Task goal: Would you copy exactly the lines in the data below from the one that has "yellow 1x1 round brick [363,227,396,283]" through the one that has "orange 1x1 brick [132,178,164,210]", dropping any pictures?

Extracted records
BEGIN
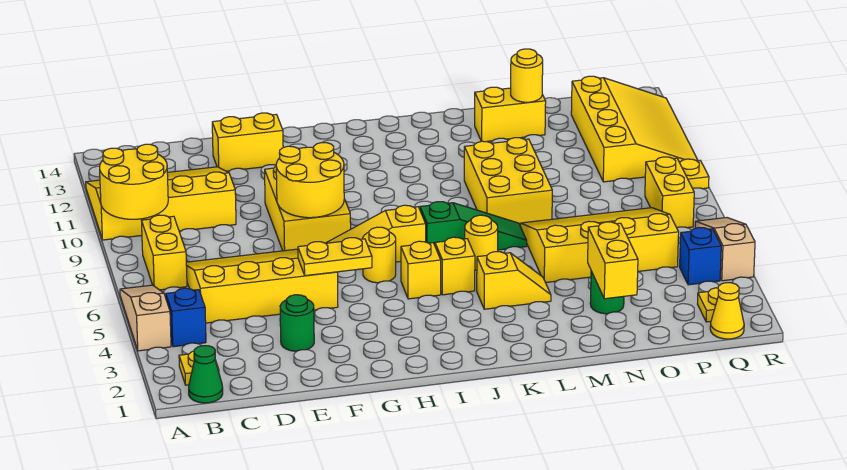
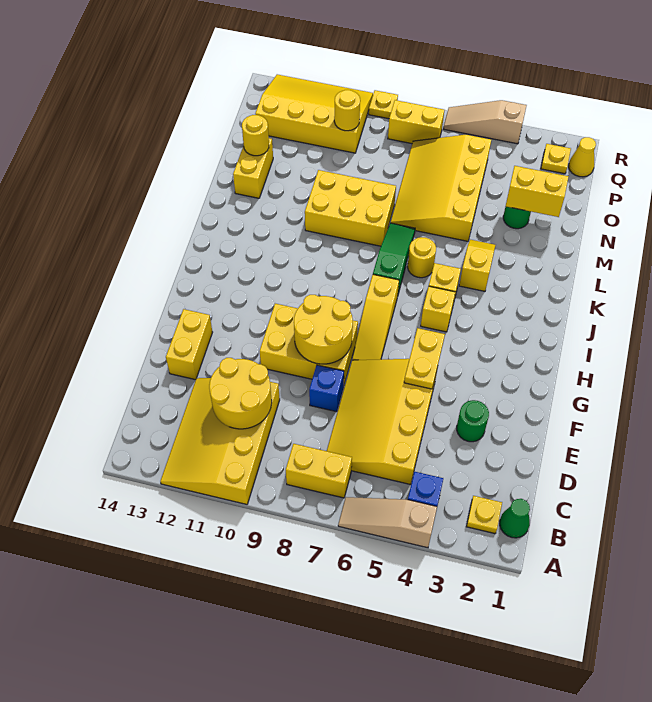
yellow 2x2 round brick [100,144,168,219] -> yellow 2x2 round brick moved to [209,358,272,429]
yellow 1x1 round brick [363,227,396,283] -> yellow 1x1 round brick moved to [334,90,360,131]
blue 1x1 brick [680,228,721,285] -> blue 1x1 brick moved to [309,365,344,412]

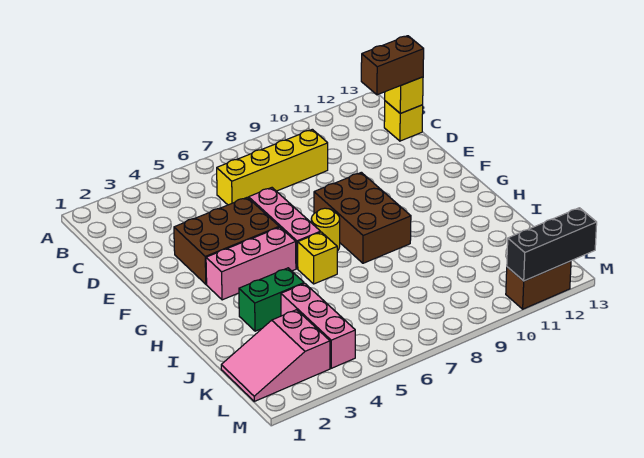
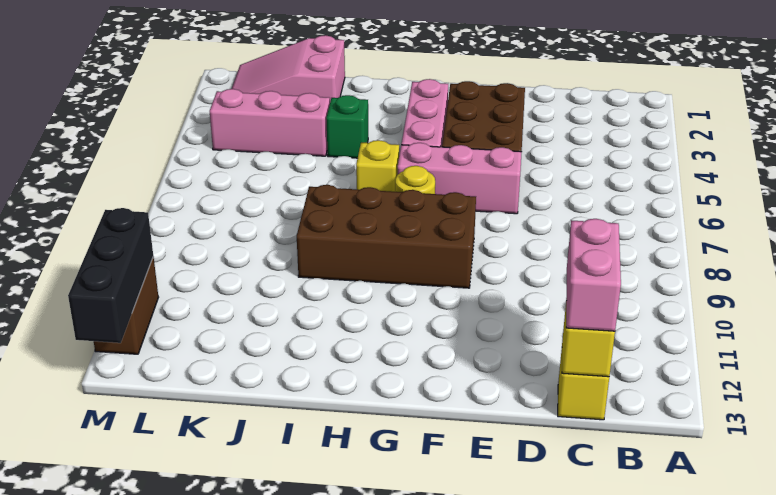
yellow 1x4 brick [217,129,328,205] -> none
brown 1x2 brick [361,36,424,95] -> pink 1x2 brick [566,219,621,331]
brown 2x3 brick [314,172,411,263] -> brown 2x4 brick [297,185,476,288]
green 1x2 brick [239,268,304,331] -> green 1x1 brick [326,95,368,158]
pink 2x3 slope [221,310,330,401] -> pink 2x3 slope turned to [232,35,345,101]

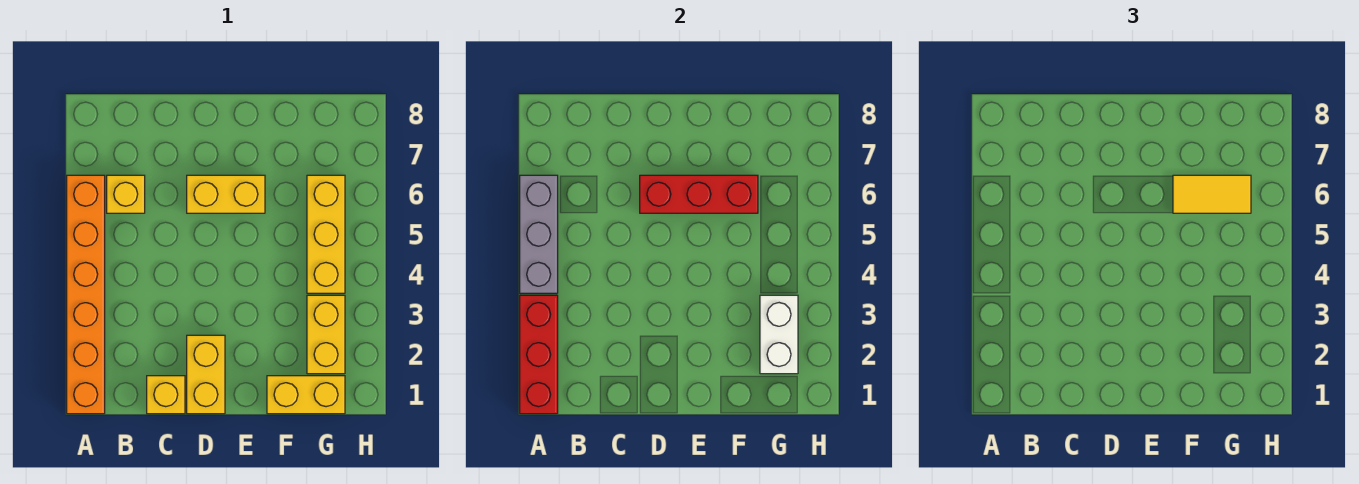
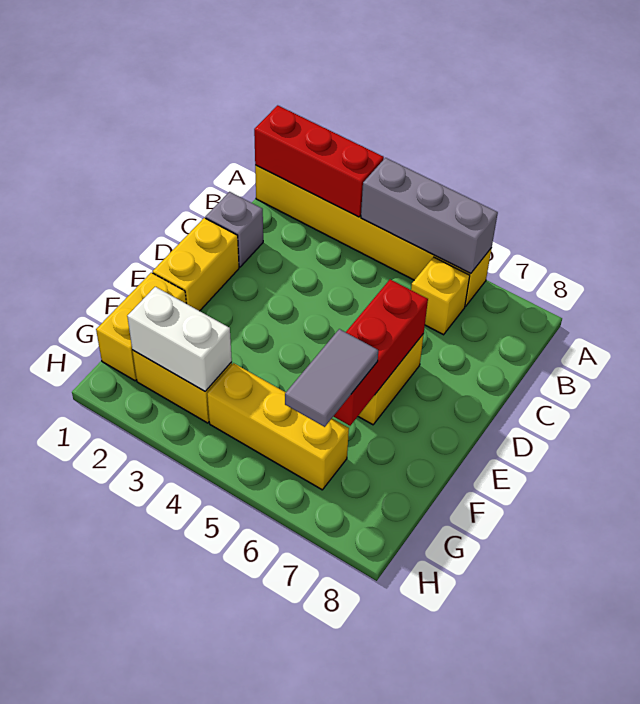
orange 1x6 brick [67,175,105,414] -> yellow 1x6 brick [255,165,492,306]
yellow 1x1 brick [147,376,185,414] -> grey 1x1 brick [205,192,263,267]
yellow 1x2 brick [187,335,225,414] -> yellow 1x2 brick turned to [152,218,239,311]
yellow 1x2 tile [1173,175,1251,213] -> grey 1x2 tile [285,329,378,427]

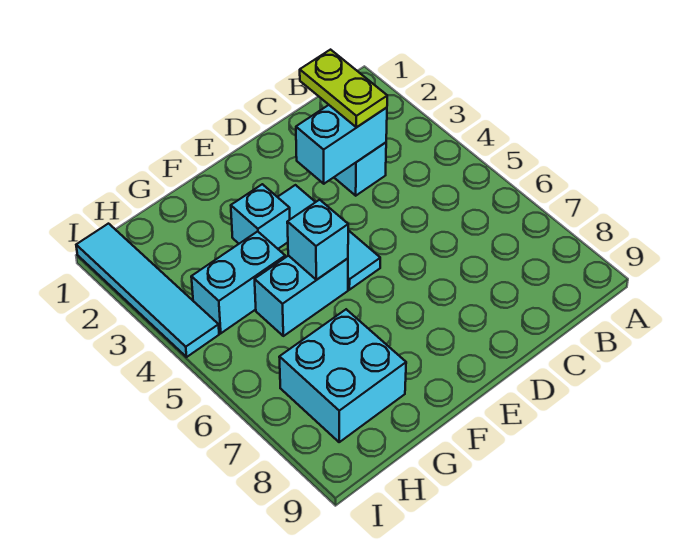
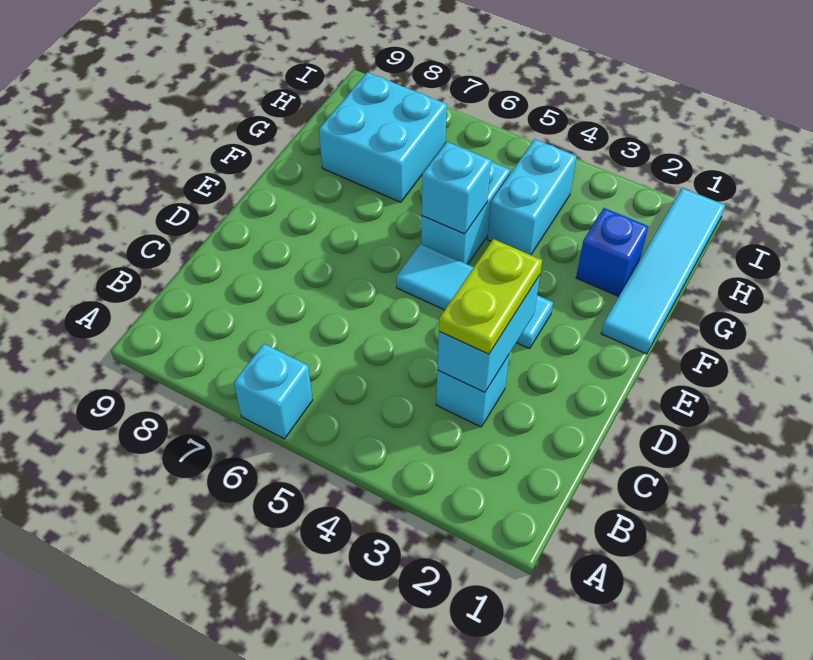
lime 1x2 plate [300,50,387,127] -> lime 1x2 plate turned to [439,239,542,354]
cyan 1x1 brick [231,184,290,249] -> cyan 1x1 brick moved to [234,344,313,439]
none -> blue 1x1 brick [576,208,649,296]
cyan 1x4 tile [76,224,219,357] -> cyan 1x4 tile turned to [601,188,725,354]

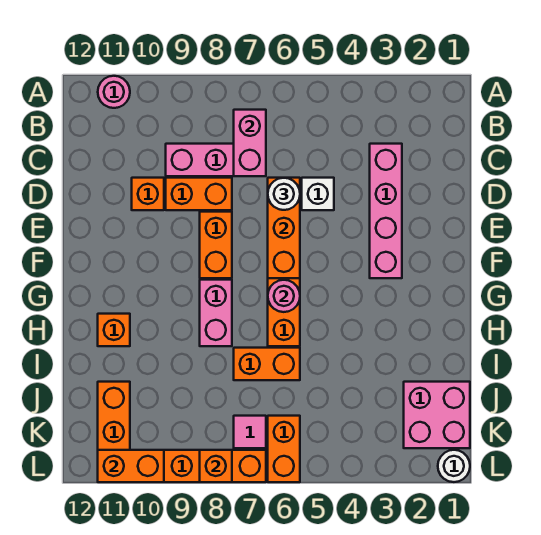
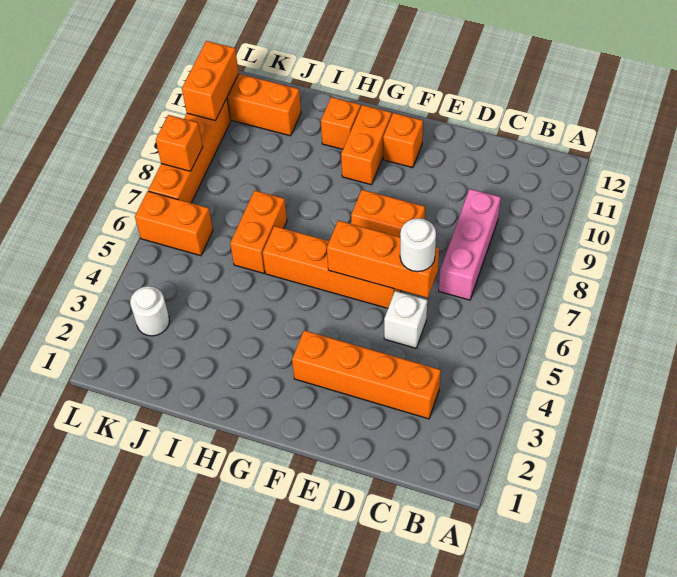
pink 1x1 round brick [98,76,130,108] -> none
pink 1x2 brick [234,110,266,176] -> none
pink 1x4 brick [370,144,402,278] -> orange 1x4 brick [292,330,441,419]
orange 1x2 brick [166,178,232,210] -> orange 1x2 brick moved to [341,105,392,185]
orange 1x1 brick [132,178,164,210] -> orange 1x1 brick moved to [383,113,423,168]
pink 1x1 round brick [268,280,300,312] -> none
pink 1x2 brick [200,280,232,346] -> none
pink 2x2 brick [404,382,470,448] -> none
pink 1x1 tile [234,416,266,448] -> none
white 1x1 round brick [438,450,470,482] -> white 1x1 round brick moved to [130,286,169,336]

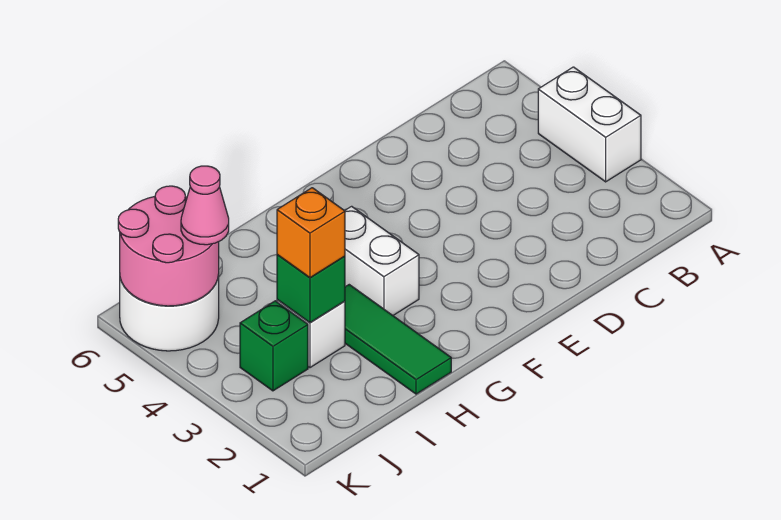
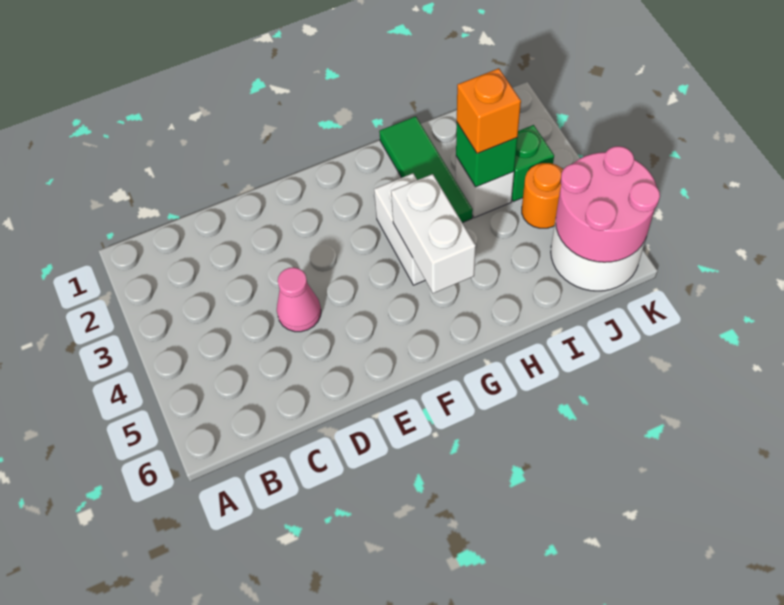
white 1x2 brick [538,67,641,182] -> white 1x2 brick moved to [391,174,476,293]
none -> orange 1x1 round brick [522,163,563,228]
pink 1x1 cone [181,166,229,245] -> pink 1x1 cone moved to [277,267,321,332]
END
Response area:
yellow 1x1 round brick [363,227,396,283] -> yellow 1x1 round brick moved to [334,90,360,131]
blue 1x1 brick [680,228,721,285] -> blue 1x1 brick moved to [309,365,344,412]

yellow 1x4 brick [217,129,328,205] -> none
brown 1x2 brick [361,36,424,95] -> pink 1x2 brick [566,219,621,331]
brown 2x3 brick [314,172,411,263] -> brown 2x4 brick [297,185,476,288]
green 1x2 brick [239,268,304,331] -> green 1x1 brick [326,95,368,158]
pink 2x3 slope [221,310,330,401] -> pink 2x3 slope turned to [232,35,345,101]

orange 1x6 brick [67,175,105,414] -> yellow 1x6 brick [255,165,492,306]
yellow 1x1 brick [147,376,185,414] -> grey 1x1 brick [205,192,263,267]
yellow 1x2 brick [187,335,225,414] -> yellow 1x2 brick turned to [152,218,239,311]
yellow 1x2 tile [1173,175,1251,213] -> grey 1x2 tile [285,329,378,427]

lime 1x2 plate [300,50,387,127] -> lime 1x2 plate turned to [439,239,542,354]
cyan 1x1 brick [231,184,290,249] -> cyan 1x1 brick moved to [234,344,313,439]
none -> blue 1x1 brick [576,208,649,296]
cyan 1x4 tile [76,224,219,357] -> cyan 1x4 tile turned to [601,188,725,354]

pink 1x1 round brick [98,76,130,108] -> none
pink 1x2 brick [234,110,266,176] -> none
pink 1x4 brick [370,144,402,278] -> orange 1x4 brick [292,330,441,419]
orange 1x2 brick [166,178,232,210] -> orange 1x2 brick moved to [341,105,392,185]
orange 1x1 brick [132,178,164,210] -> orange 1x1 brick moved to [383,113,423,168]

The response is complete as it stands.